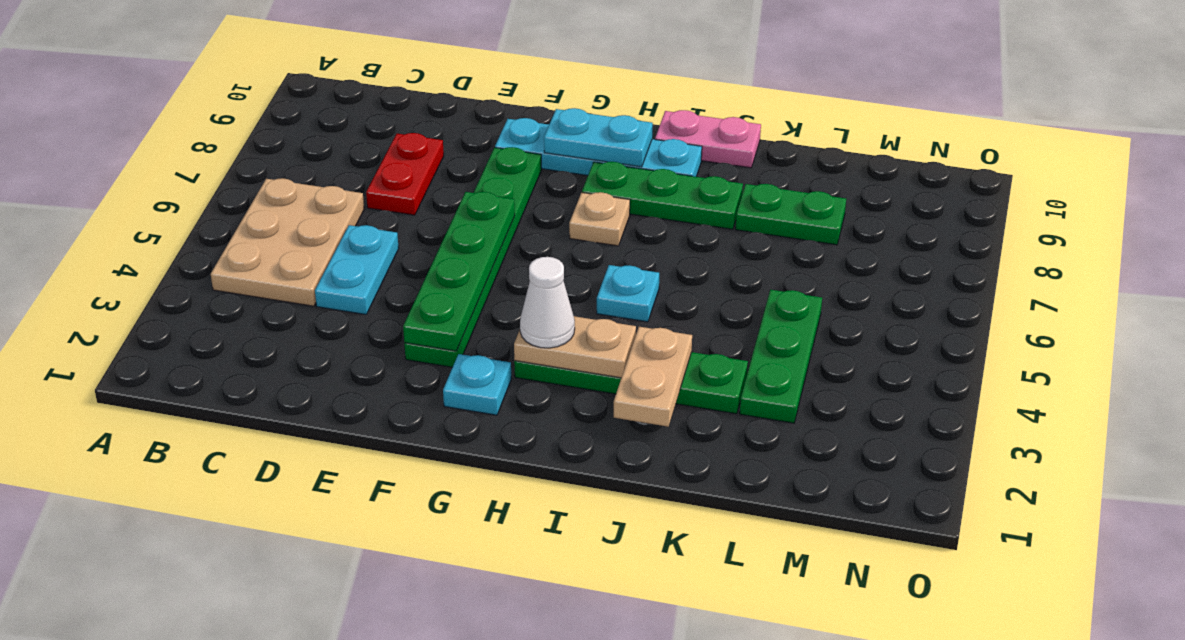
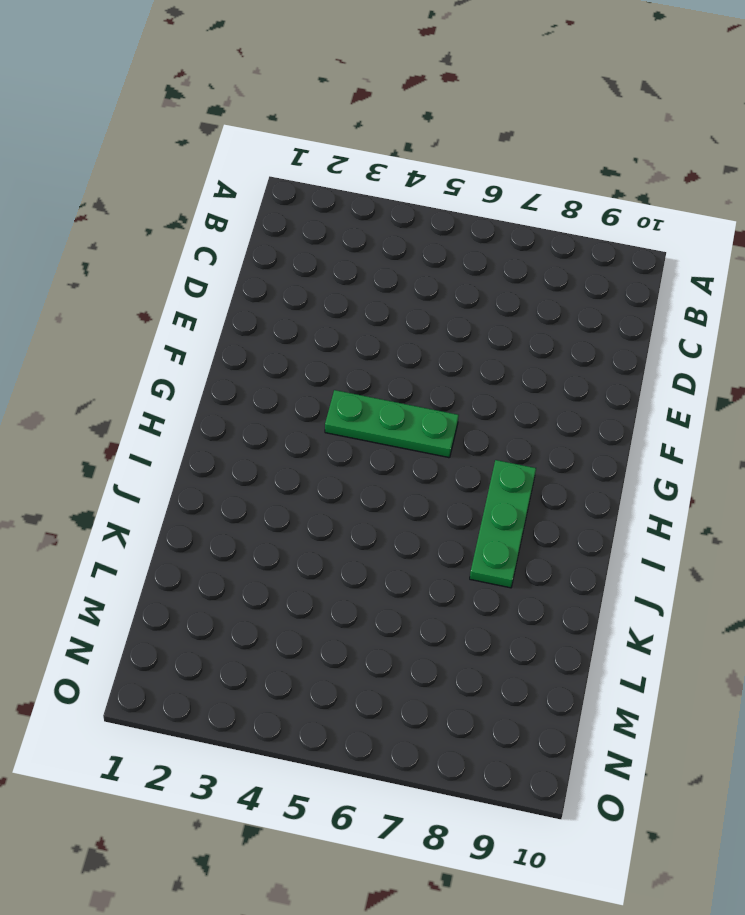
green plate G4:G6 level 1 -> green plate L3:L5 level 1
none -> tan plate B4:C6 level 1
none -> cyan plate D4:D5 level 1
none -> red plate D7:D8 level 1

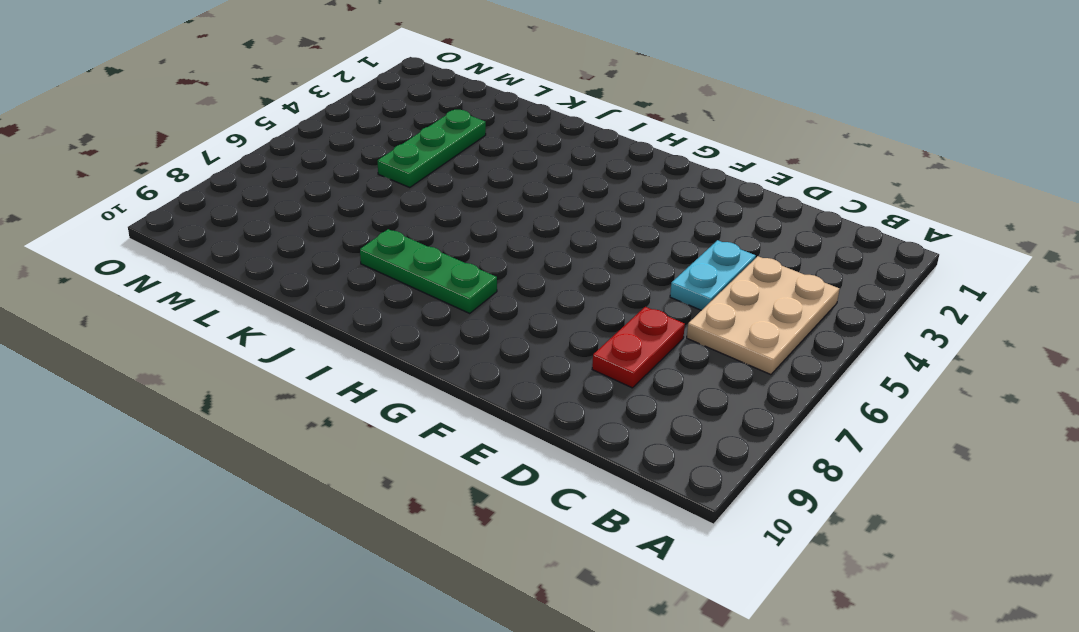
none -> green plate F3:F8 level 1
none -> cyan plate F9:I9 level 1
none -> cyan plate G2 level 1

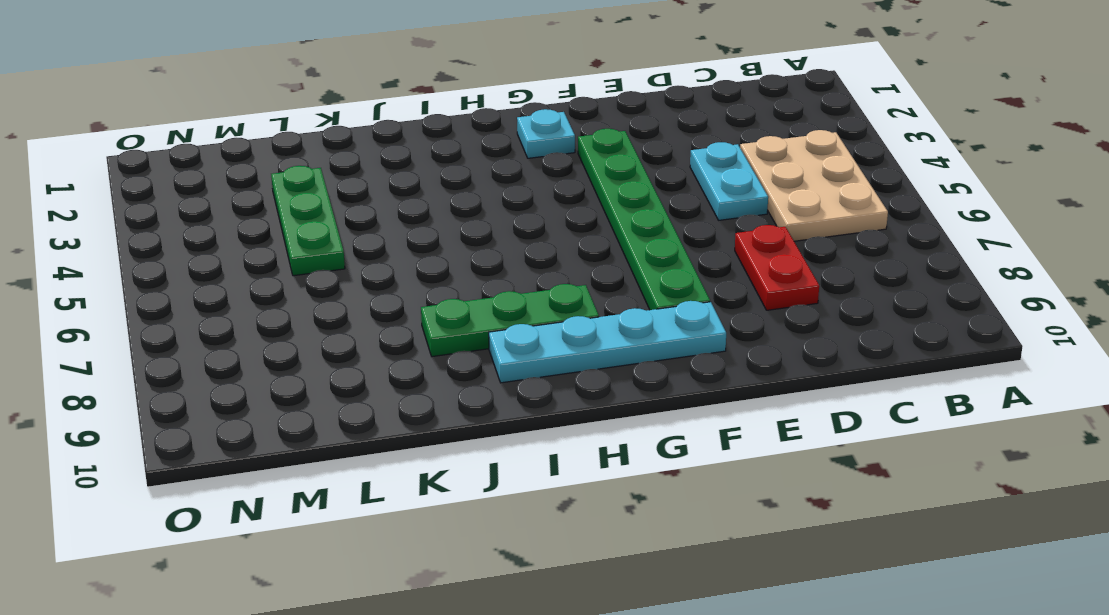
none -> green plate H3:K3 level 1
none -> tan plate H7 level 1
none -> cyan plate I5 level 1

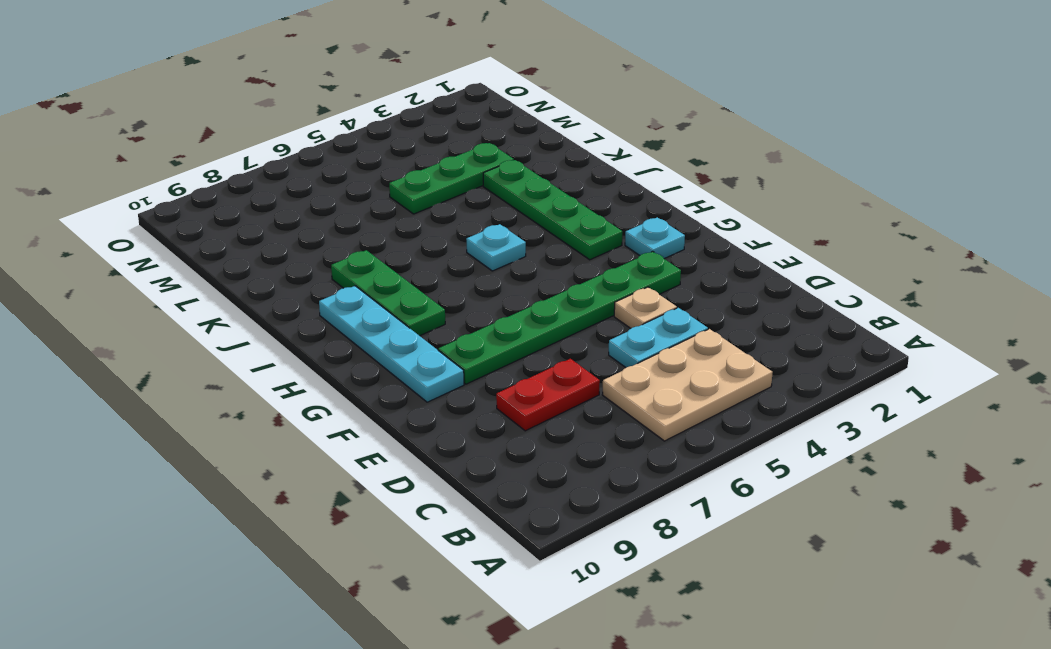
tan plate E4 level 1 -> tan plate H7 level 1
none -> pink plate I10:J10 level 1
none -> green plate K8:L8 level 1
none -> green plate F3:F6 level 2

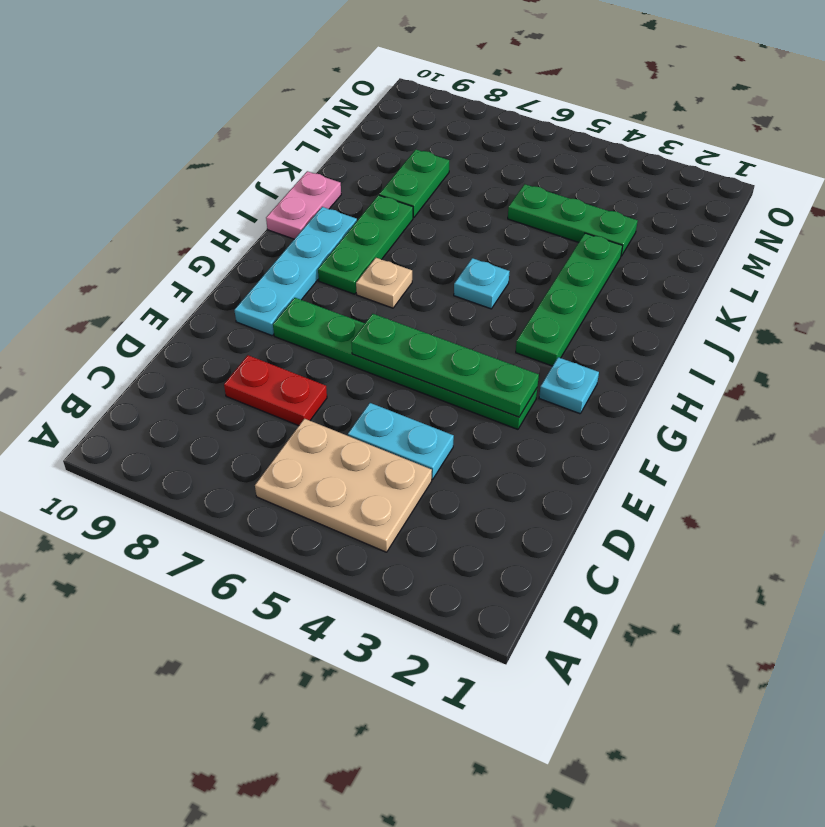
none -> cyan plate G9:H9 level 2
none -> tan plate H3:I3 level 2
none -> tan plate J2:J3 level 2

__Activity__:
Write out the data word for word. Any picture is to be skipped.

__Exercise response__:
green plate G4:G6 level 1 -> green plate L3:L5 level 1
none -> tan plate B4:C6 level 1
none -> cyan plate D4:D5 level 1
none -> red plate D7:D8 level 1

none -> green plate F3:F8 level 1
none -> cyan plate F9:I9 level 1
none -> cyan plate G2 level 1

none -> green plate H3:K3 level 1
none -> tan plate H7 level 1
none -> cyan plate I5 level 1

tan plate E4 level 1 -> tan plate H7 level 1
none -> pink plate I10:J10 level 1
none -> green plate K8:L8 level 1
none -> green plate F3:F6 level 2

none -> cyan plate G9:H9 level 2
none -> tan plate H3:I3 level 2
none -> tan plate J2:J3 level 2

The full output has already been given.